### DIRECTIONS:
In the copy, include no images. Reproduce the entries exactly.

### RECORDS FOR THE TASK:

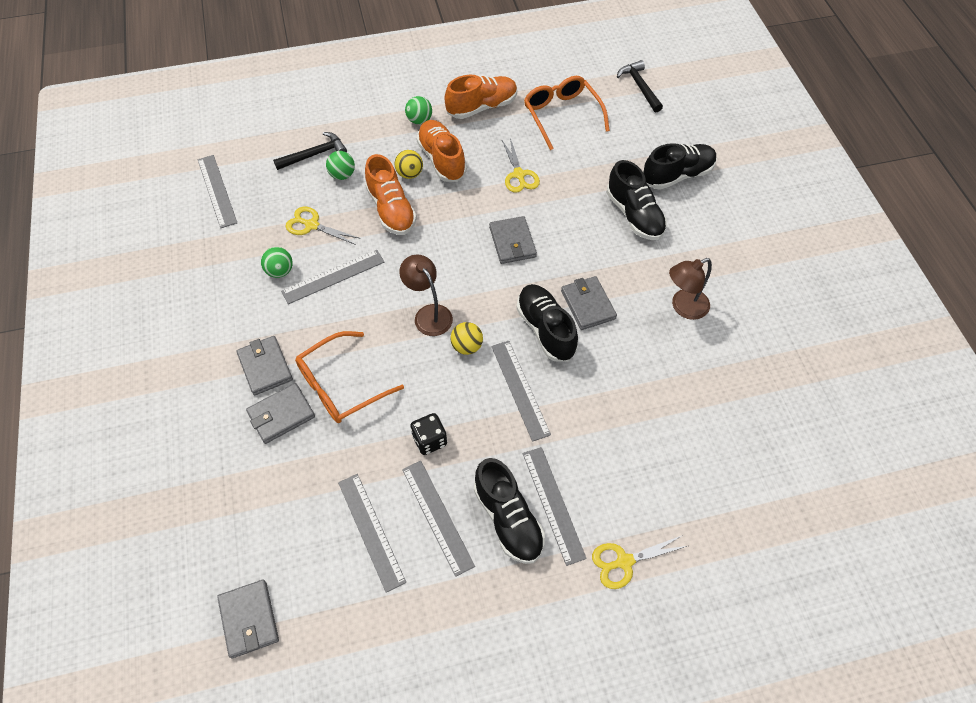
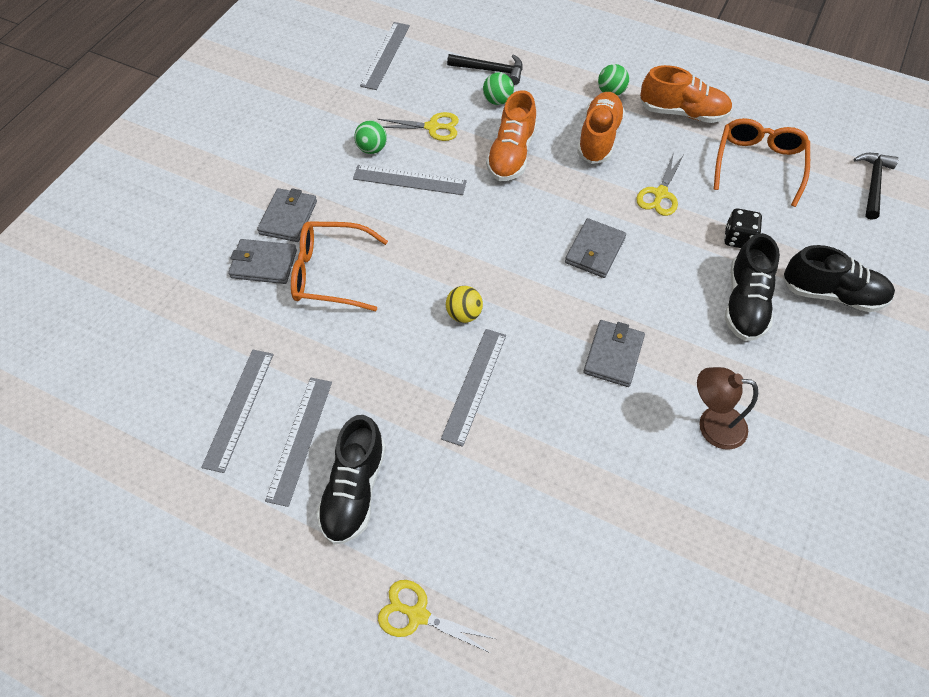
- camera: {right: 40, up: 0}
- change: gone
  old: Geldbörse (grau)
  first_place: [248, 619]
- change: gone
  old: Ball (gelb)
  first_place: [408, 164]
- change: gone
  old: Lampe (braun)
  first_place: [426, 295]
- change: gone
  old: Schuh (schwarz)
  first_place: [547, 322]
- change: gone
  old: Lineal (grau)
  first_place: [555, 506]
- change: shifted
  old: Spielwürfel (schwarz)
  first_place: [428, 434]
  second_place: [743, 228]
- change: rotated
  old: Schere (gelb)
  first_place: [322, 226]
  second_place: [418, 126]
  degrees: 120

### YOUR RESPONSE:
- camera: {right: 40, up: 0}
- change: gone
  old: Geldbörse (grau)
  first_place: [248, 619]
- change: gone
  old: Ball (gelb)
  first_place: [408, 164]
- change: gone
  old: Lampe (braun)
  first_place: [426, 295]
- change: gone
  old: Schuh (schwarz)
  first_place: [547, 322]
- change: gone
  old: Lineal (grau)
  first_place: [555, 506]
- change: shifted
  old: Spielwürfel (schwarz)
  first_place: [428, 434]
  second_place: [743, 228]
- change: rotated
  old: Schere (gelb)
  first_place: [322, 226]
  second_place: [418, 126]
  degrees: 120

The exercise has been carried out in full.